*** Opening Provided material ***
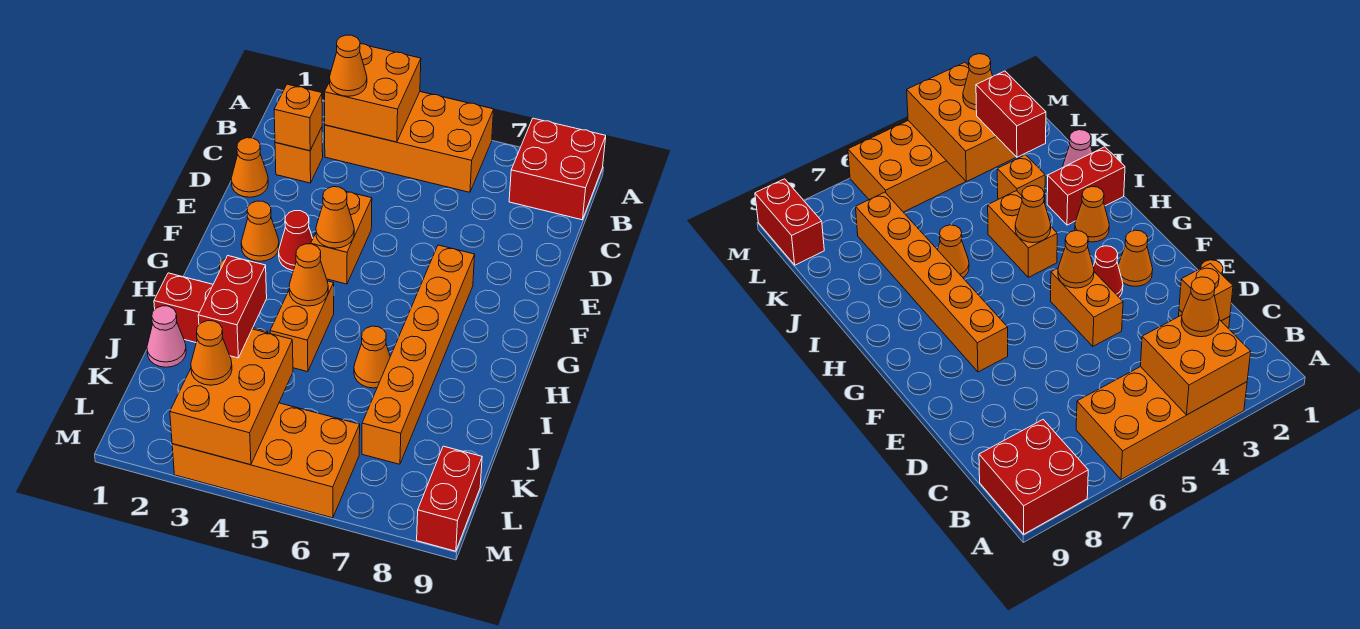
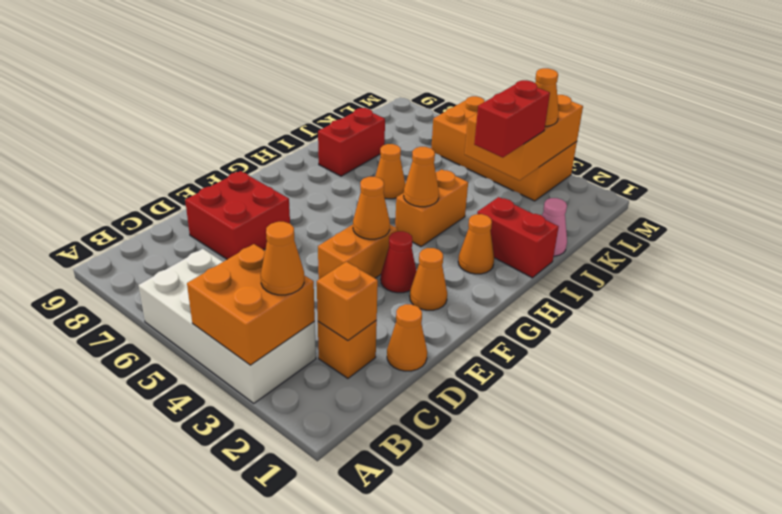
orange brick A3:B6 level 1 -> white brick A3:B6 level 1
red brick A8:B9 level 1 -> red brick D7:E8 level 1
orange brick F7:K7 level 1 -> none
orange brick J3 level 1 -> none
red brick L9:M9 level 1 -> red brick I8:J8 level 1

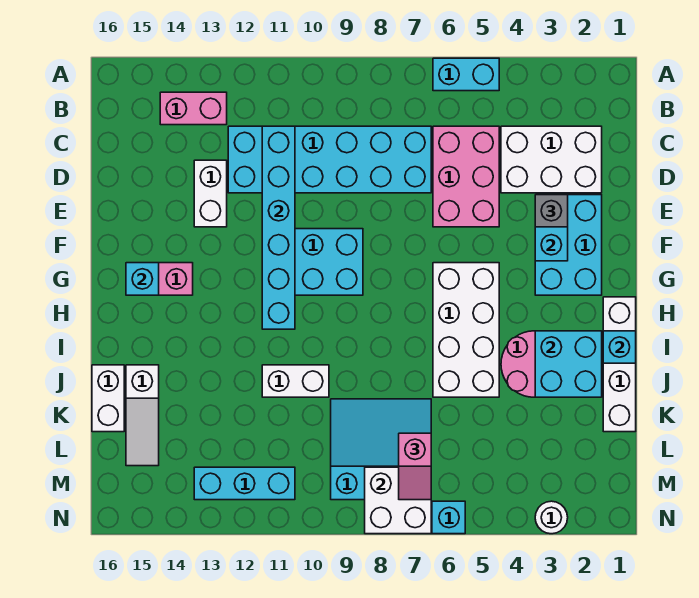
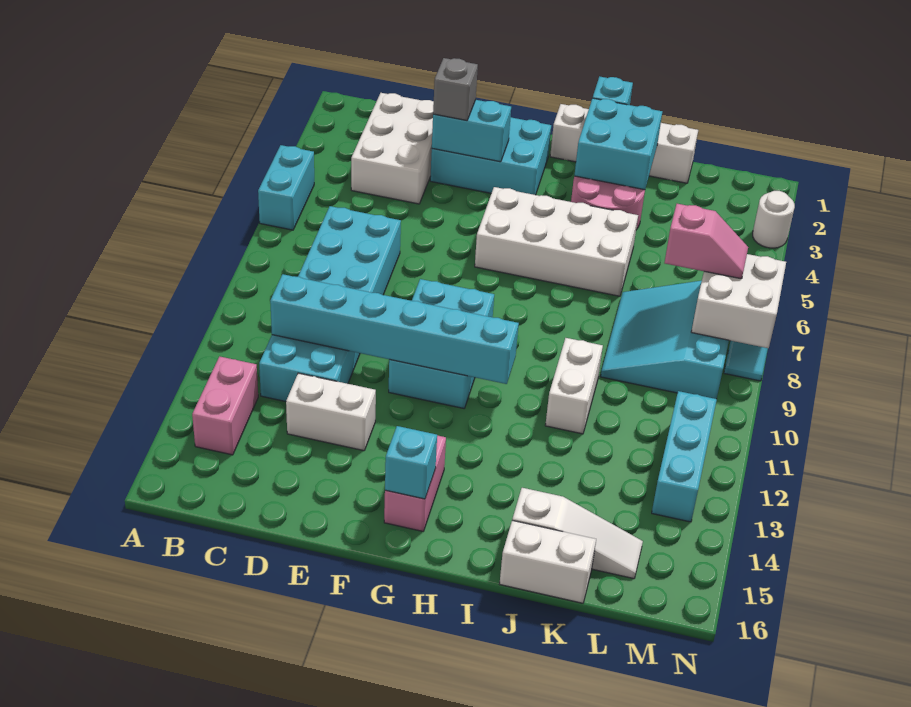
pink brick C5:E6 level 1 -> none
*** Closing Provided material ***
*** Opening Provided material ***
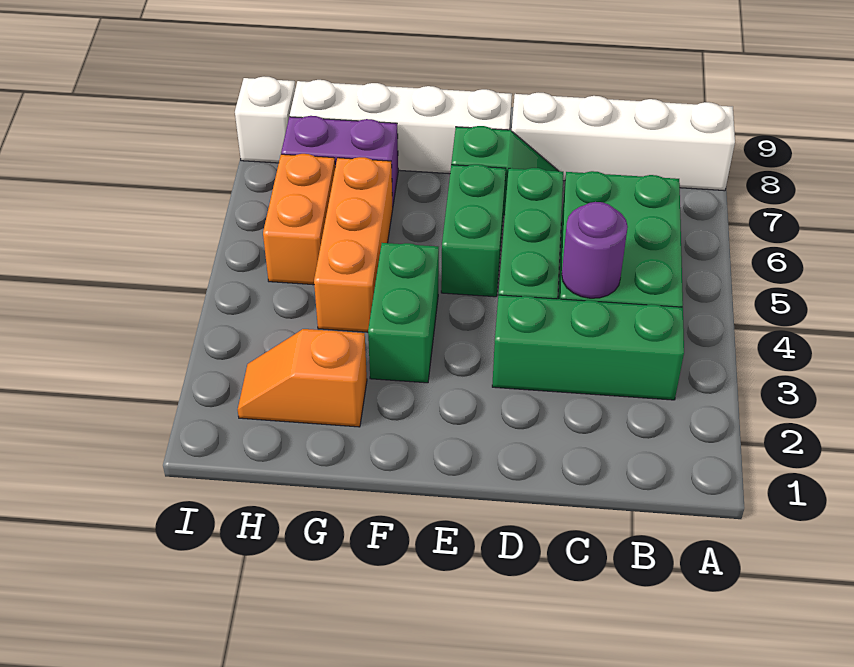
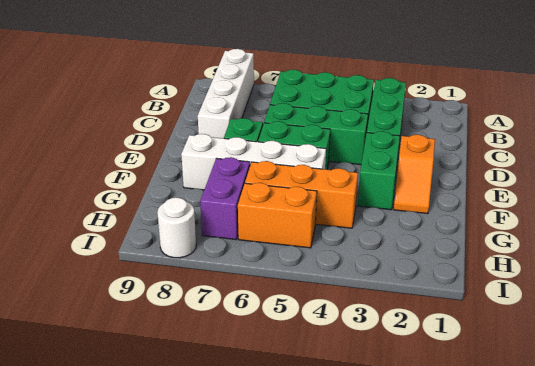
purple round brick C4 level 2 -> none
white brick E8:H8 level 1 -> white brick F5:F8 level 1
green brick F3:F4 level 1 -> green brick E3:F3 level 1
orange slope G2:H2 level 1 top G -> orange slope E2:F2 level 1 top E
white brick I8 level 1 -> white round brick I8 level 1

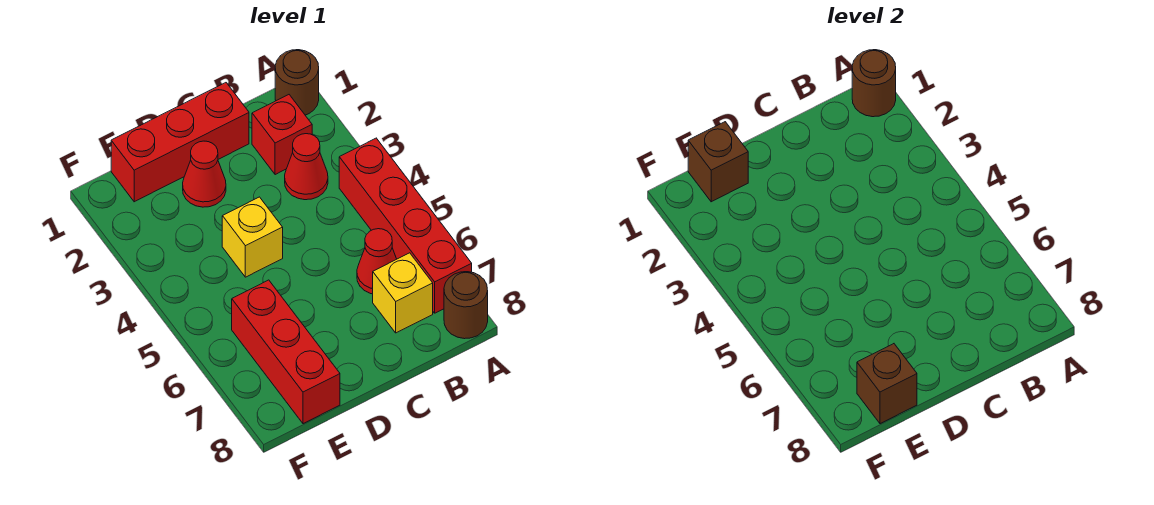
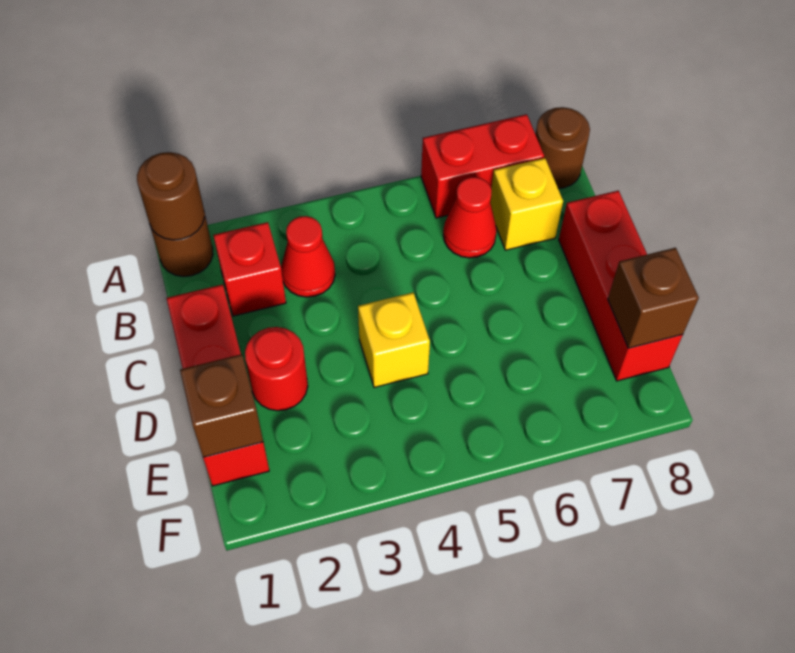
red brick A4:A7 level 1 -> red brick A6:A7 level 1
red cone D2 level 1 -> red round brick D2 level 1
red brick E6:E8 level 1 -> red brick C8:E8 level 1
*** Closing Provided material ***
*** Opening Provided material ***
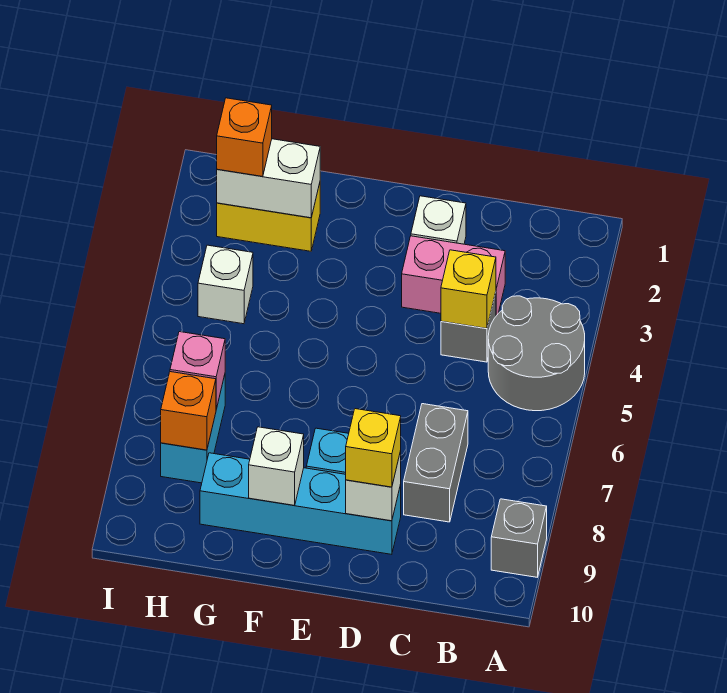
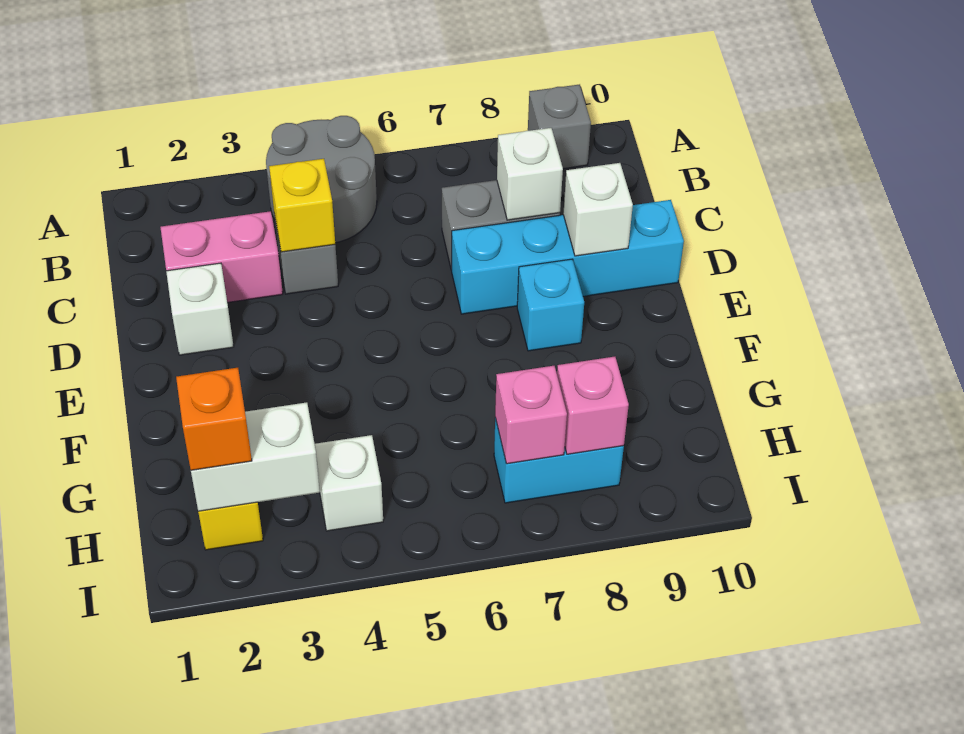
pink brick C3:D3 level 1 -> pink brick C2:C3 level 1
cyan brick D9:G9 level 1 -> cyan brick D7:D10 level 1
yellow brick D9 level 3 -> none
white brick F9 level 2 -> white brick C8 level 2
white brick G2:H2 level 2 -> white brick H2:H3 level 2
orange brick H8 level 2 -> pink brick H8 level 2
*** Closing Provided material ***
> **Work item**
Find the word "pink" in the entries above, then copy each line that holds it.

> **Task response**
pink brick C5:E6 level 1 -> none
pink brick C3:D3 level 1 -> pink brick C2:C3 level 1
orange brick H8 level 2 -> pink brick H8 level 2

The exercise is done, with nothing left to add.